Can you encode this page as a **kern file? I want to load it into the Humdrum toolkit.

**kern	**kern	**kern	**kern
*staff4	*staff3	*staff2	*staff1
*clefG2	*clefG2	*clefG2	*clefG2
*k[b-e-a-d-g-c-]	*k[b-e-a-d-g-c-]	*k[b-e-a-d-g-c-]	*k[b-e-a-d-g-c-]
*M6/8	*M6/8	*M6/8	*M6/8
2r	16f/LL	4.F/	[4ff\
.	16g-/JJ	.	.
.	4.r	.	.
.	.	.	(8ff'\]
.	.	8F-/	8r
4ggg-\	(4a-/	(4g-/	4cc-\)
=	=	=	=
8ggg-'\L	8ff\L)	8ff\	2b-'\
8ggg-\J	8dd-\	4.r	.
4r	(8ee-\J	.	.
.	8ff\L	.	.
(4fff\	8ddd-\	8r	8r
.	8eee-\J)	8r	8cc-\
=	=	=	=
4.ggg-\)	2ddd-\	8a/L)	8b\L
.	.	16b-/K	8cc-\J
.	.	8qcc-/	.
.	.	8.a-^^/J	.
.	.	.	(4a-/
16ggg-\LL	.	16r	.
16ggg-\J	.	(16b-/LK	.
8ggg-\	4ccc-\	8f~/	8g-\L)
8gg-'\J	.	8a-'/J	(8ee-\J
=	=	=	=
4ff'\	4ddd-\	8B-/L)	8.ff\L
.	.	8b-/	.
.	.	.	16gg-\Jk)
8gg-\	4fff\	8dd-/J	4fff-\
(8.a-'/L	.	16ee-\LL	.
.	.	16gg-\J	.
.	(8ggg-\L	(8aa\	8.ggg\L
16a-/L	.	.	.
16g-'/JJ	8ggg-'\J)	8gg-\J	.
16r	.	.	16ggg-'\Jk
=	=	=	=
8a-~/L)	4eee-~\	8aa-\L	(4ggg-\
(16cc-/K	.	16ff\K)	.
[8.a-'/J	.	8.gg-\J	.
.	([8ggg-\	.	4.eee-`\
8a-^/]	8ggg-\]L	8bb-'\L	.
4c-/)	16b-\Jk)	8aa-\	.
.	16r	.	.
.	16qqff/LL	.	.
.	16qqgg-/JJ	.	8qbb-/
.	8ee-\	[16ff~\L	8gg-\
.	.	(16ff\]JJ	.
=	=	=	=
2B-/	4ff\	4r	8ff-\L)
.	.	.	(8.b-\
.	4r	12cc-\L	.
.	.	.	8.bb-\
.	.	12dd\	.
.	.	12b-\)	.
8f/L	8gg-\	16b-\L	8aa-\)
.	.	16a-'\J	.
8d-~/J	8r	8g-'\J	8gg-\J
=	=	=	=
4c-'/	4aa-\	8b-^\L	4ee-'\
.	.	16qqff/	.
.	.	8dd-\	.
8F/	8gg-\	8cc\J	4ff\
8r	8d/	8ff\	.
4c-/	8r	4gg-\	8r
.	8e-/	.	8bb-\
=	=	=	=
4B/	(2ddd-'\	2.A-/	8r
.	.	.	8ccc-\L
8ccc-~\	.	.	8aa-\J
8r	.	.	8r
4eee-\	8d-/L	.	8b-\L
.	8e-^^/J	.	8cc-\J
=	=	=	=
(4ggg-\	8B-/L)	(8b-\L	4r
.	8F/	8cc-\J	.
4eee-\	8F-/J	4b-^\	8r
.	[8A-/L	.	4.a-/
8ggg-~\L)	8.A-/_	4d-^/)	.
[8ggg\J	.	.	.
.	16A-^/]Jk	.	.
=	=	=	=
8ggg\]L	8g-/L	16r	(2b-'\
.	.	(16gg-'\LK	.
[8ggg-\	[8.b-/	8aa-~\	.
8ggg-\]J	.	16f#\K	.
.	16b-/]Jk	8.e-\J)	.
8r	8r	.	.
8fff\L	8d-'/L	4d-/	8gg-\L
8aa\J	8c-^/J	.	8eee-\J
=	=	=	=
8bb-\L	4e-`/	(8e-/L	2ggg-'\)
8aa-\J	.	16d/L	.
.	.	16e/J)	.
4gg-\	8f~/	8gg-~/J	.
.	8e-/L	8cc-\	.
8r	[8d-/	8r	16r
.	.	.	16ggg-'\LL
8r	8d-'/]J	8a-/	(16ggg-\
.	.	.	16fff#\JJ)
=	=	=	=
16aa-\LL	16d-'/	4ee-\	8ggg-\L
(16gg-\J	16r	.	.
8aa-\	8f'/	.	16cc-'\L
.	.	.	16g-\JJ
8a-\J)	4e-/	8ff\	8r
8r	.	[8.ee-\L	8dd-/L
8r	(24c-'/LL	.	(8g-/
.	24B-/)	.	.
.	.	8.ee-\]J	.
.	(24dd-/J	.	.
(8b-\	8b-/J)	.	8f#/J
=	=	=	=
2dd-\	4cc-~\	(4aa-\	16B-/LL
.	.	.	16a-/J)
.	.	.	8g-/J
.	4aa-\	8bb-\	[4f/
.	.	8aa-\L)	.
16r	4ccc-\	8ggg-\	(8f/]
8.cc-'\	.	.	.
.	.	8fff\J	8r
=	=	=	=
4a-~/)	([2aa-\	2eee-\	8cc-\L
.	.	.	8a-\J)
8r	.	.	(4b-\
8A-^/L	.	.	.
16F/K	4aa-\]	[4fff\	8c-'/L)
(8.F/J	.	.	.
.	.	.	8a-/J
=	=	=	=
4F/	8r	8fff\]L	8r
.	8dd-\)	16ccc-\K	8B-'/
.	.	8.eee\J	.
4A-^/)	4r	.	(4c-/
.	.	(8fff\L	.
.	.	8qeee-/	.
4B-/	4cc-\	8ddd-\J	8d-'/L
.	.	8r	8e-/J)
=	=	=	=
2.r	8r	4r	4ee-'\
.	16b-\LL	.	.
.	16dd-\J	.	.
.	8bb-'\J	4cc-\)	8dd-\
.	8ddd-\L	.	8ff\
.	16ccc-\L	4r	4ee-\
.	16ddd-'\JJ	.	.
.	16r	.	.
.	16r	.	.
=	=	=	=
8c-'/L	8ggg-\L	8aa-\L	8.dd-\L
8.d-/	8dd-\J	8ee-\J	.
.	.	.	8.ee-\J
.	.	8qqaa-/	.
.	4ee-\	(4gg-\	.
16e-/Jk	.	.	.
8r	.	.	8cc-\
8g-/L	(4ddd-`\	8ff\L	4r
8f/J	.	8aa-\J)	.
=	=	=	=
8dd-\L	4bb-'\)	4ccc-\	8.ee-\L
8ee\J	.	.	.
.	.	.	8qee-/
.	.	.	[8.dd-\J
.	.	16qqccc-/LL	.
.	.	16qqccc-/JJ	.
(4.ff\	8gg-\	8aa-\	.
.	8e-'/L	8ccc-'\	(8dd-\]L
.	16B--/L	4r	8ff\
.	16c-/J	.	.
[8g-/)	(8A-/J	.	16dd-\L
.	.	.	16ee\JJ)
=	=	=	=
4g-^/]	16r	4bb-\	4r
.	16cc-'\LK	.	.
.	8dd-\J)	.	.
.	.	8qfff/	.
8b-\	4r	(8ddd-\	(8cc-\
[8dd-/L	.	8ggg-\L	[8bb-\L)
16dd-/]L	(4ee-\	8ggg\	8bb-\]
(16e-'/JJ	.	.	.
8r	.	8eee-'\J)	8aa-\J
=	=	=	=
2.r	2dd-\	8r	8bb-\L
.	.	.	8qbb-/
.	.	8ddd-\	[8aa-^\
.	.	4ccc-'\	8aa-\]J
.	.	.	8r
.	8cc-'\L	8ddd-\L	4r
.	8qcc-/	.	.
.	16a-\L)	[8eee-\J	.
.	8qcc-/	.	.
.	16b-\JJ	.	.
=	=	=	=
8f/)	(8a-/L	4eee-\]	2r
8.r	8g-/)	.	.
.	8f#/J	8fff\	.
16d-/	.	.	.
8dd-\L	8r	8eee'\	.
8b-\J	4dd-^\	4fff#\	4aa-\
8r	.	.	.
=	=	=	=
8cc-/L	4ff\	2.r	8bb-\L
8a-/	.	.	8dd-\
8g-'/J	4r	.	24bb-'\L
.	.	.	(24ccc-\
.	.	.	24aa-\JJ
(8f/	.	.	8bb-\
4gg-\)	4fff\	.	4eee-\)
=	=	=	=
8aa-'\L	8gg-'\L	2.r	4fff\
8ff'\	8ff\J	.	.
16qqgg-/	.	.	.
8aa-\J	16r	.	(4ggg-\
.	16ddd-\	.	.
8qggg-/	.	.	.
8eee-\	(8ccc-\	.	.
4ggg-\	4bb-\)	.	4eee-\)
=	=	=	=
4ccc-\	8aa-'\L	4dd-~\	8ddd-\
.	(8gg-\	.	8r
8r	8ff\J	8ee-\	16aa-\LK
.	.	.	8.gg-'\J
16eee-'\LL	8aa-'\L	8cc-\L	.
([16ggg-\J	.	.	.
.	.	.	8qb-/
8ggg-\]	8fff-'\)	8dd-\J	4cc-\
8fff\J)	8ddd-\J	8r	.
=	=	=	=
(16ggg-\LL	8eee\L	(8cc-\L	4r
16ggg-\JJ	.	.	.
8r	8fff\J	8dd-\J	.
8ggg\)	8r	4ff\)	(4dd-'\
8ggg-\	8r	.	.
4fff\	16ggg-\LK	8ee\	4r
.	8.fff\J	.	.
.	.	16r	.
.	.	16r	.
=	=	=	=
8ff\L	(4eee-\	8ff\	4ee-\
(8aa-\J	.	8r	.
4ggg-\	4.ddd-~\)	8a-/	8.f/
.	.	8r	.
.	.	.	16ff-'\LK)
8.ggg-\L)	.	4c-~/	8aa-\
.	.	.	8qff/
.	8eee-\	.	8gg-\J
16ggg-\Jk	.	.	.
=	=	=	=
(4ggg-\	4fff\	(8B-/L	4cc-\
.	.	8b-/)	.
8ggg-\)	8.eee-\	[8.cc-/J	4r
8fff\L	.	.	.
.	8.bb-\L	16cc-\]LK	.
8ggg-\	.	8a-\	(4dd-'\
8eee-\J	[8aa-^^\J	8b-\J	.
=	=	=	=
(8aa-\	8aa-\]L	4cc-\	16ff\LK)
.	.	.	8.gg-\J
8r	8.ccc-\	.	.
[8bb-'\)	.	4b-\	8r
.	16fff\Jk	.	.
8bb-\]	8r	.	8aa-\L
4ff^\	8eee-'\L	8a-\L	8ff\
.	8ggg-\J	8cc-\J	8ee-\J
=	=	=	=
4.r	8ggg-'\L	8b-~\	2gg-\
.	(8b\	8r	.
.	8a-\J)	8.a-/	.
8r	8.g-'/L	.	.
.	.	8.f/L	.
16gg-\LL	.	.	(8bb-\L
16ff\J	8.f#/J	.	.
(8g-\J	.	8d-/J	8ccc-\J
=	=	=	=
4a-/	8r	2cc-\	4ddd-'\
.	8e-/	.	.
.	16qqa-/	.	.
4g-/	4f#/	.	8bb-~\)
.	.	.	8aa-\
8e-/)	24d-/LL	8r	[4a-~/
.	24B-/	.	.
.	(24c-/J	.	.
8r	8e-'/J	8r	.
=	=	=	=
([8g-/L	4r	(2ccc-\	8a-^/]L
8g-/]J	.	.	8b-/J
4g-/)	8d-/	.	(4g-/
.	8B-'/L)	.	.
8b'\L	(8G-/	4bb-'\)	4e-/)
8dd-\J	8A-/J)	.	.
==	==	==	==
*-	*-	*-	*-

§ **What to produce**:
Show each line of the items that contains the string "kern".

§ **Task output**:
Can you encode this page as a **kern file? I want to load it into the Humdrum toolkit.
**kern	**kern	**kern	**kern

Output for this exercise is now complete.